Stored dataset items:
======
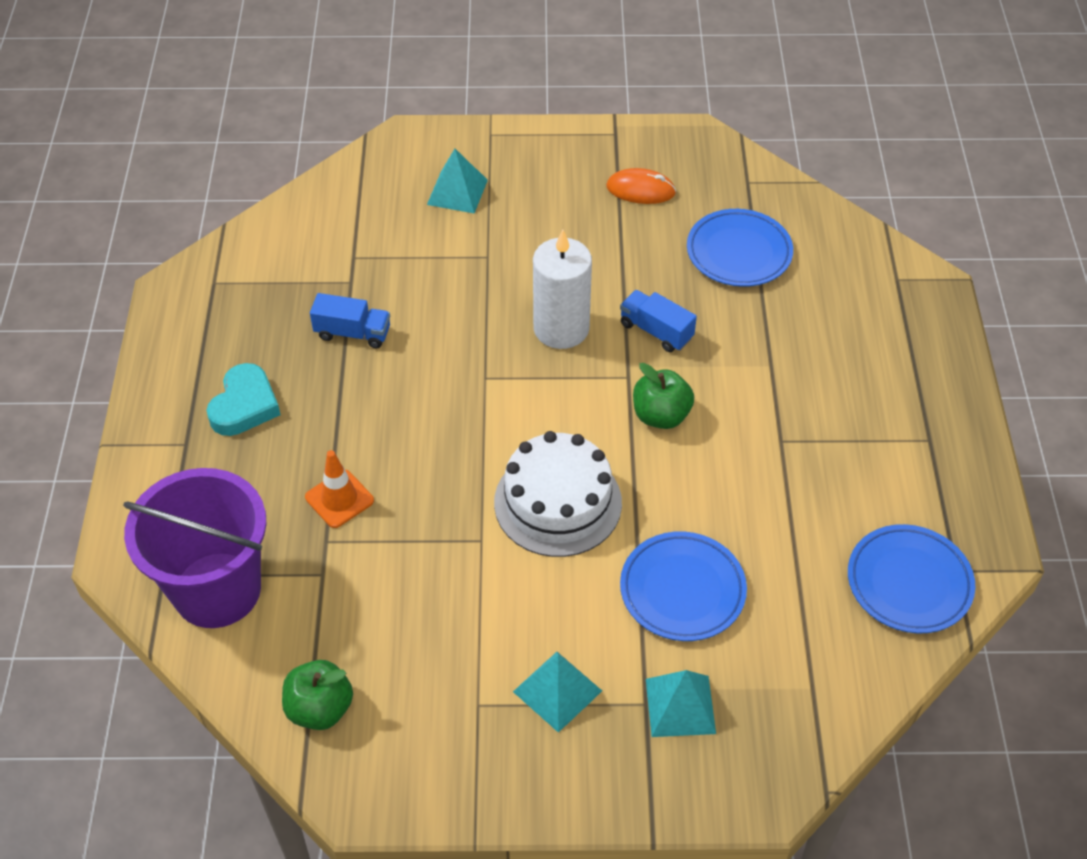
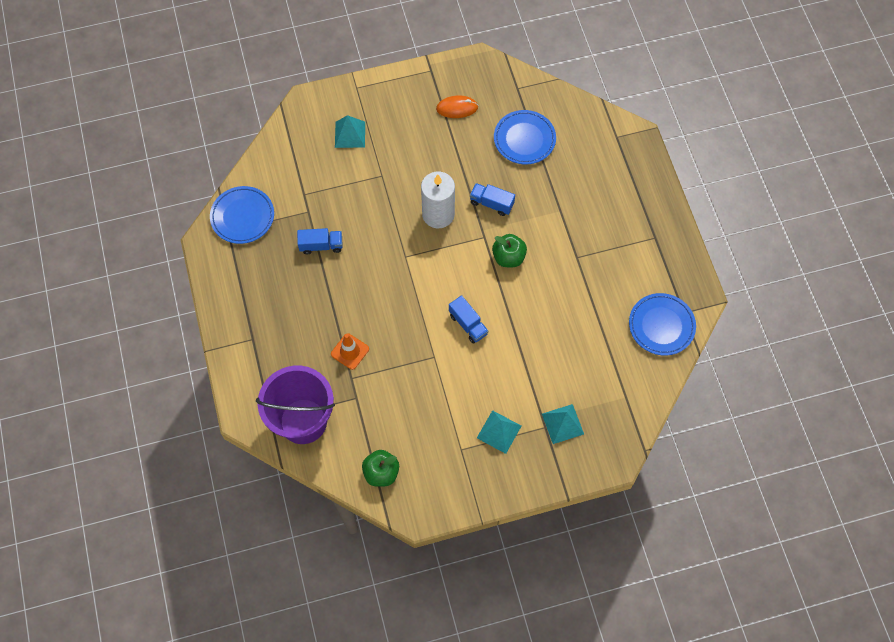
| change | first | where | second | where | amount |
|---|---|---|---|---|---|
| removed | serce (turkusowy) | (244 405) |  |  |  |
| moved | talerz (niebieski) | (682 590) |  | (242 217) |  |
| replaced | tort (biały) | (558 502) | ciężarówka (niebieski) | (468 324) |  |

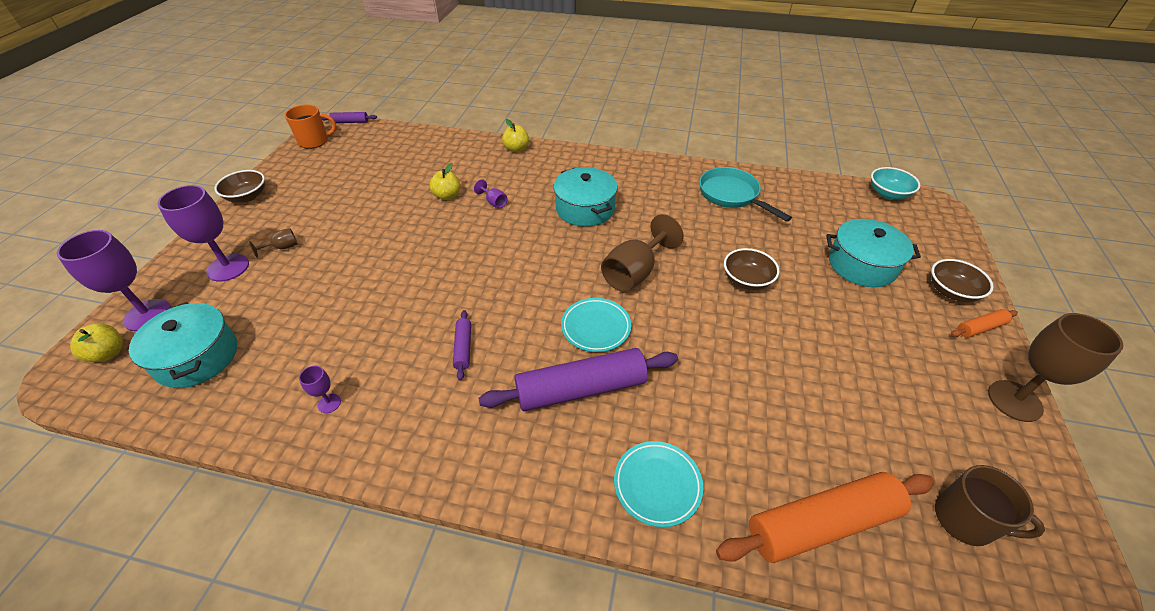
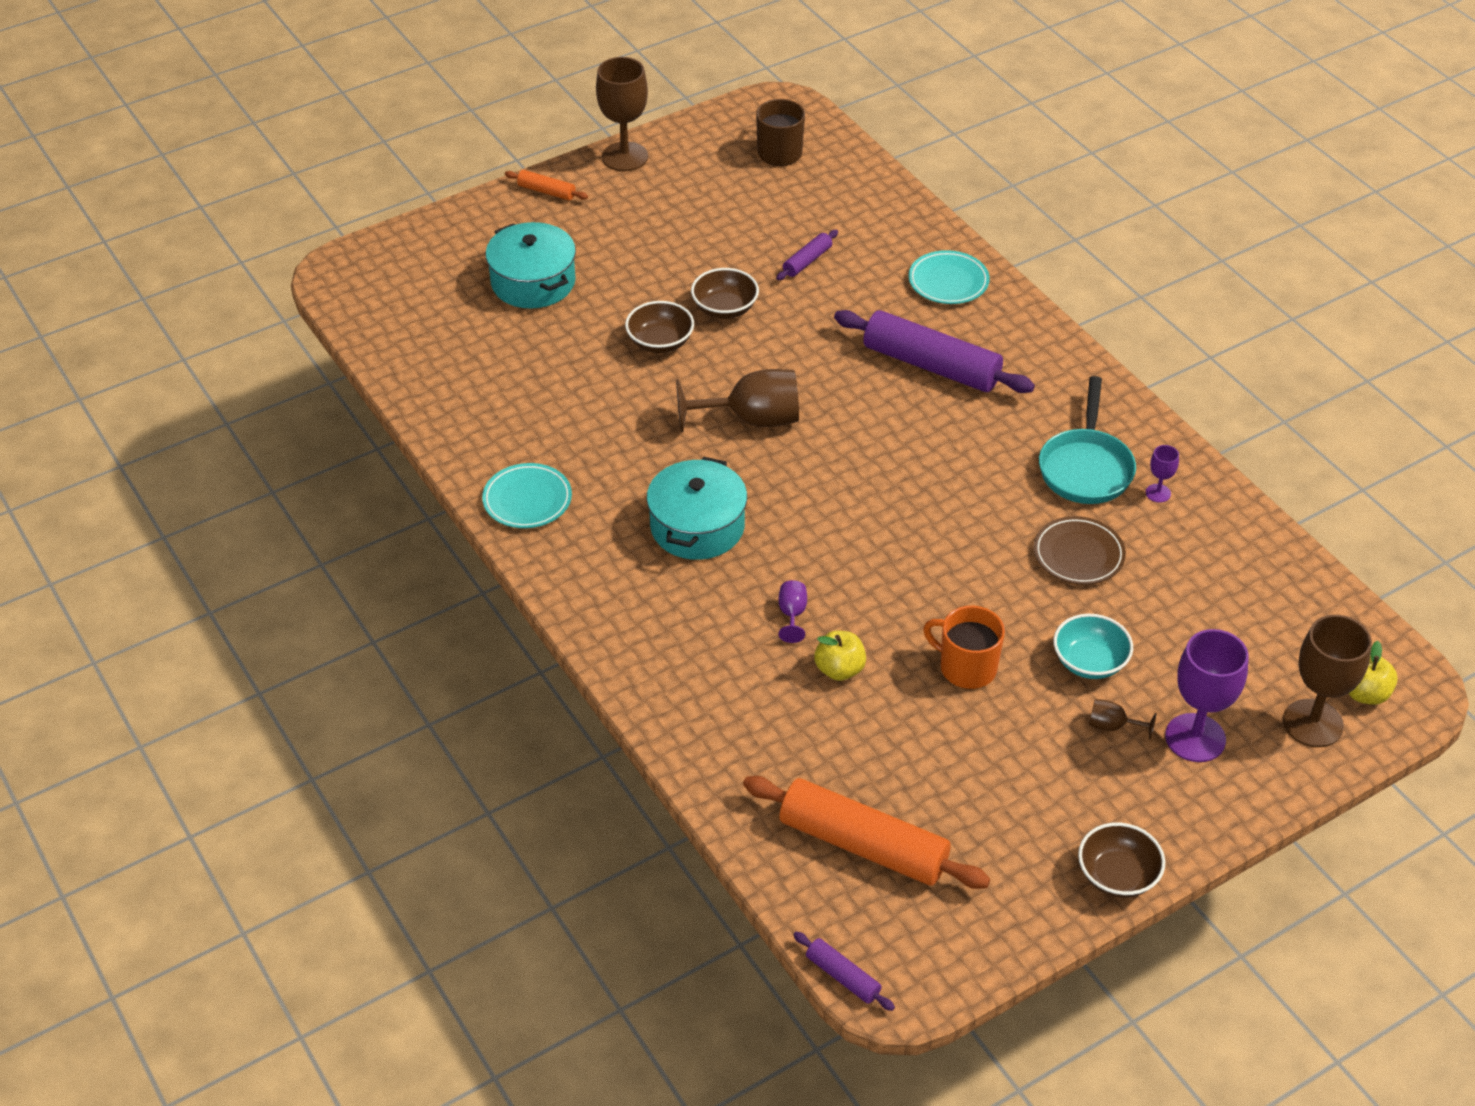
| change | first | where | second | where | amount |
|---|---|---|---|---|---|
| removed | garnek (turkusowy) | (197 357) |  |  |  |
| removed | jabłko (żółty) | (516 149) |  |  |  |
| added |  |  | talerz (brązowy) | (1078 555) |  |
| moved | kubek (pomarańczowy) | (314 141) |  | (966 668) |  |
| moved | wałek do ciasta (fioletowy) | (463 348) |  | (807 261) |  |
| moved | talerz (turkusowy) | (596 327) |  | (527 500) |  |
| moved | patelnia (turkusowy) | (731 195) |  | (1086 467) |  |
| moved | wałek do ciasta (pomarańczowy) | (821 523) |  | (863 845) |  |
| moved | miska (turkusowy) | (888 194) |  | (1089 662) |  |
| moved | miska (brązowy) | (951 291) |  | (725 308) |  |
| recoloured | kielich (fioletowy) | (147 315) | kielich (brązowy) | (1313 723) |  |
======
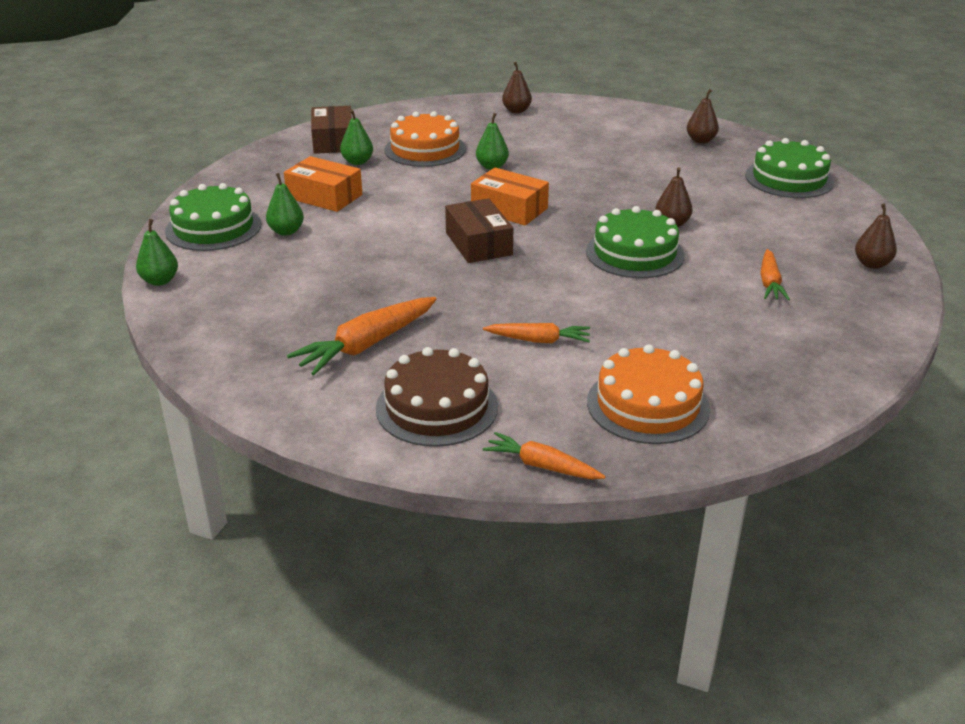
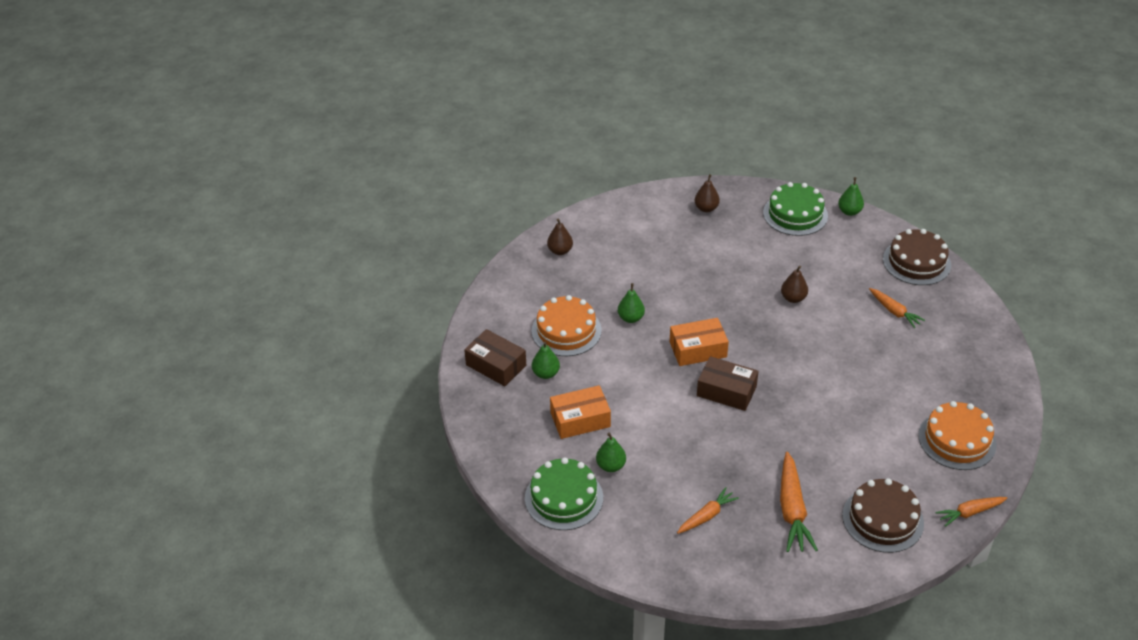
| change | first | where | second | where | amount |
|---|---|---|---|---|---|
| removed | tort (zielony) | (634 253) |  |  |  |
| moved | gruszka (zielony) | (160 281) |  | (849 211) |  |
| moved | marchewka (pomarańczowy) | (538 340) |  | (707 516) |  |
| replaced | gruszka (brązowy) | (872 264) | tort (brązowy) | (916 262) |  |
======
> _Directions_: Your answer should be the lines above from the one containing "removed | serce" through the one containing "talerz (niebieski) |", copied exactly and with both ends kept.

> _Answer to the problem_:
| removed | serce (turkusowy) | (244 405) |  |  |  |
| moved | talerz (niebieski) | (682 590) |  | (242 217) |  |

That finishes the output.